▶ _Your assignment_: Only the lines below between the ones containing "camera: 110 degrees left, 0 degrees up" and "(600, 92) = (128, 302): pink", inclusive, are to be reproduced, each exactly as it stands.

▶ _Material for this exercise_:
★ ★ ★

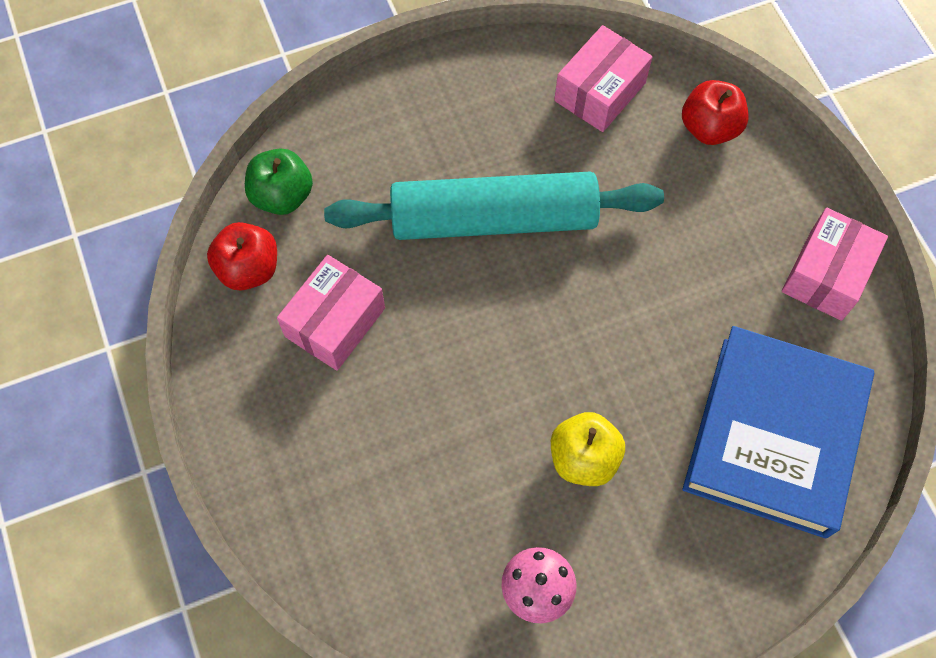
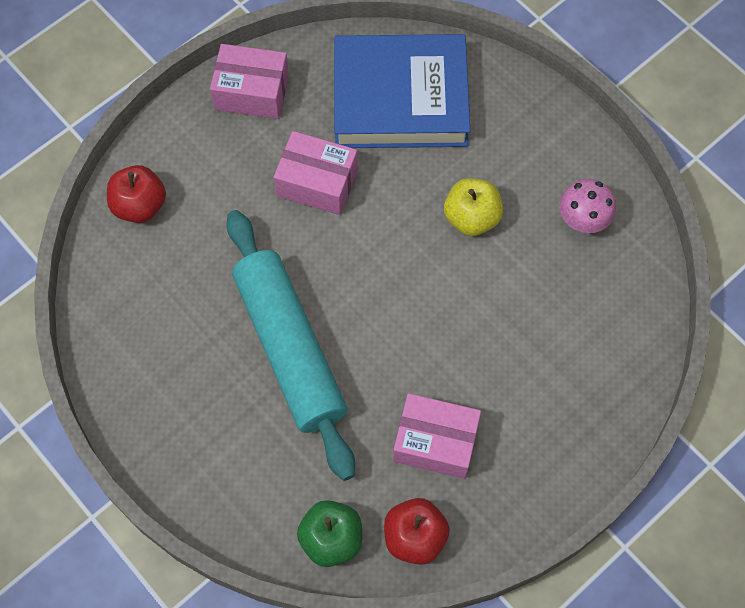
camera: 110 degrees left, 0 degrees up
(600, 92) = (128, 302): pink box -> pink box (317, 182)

★ ★ ★

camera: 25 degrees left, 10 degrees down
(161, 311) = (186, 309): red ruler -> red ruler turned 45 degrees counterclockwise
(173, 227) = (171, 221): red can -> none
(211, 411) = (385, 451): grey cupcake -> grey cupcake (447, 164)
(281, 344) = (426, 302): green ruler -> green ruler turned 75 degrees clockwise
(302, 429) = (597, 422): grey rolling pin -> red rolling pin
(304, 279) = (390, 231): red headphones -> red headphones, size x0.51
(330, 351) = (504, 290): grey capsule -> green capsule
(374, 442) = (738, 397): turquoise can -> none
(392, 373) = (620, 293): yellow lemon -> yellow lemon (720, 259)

★ ★ ★

▶ _Result of this task_:
camera: 110 degrees left, 0 degrees up
(600, 92) = (128, 302): pink box -> pink box (317, 182)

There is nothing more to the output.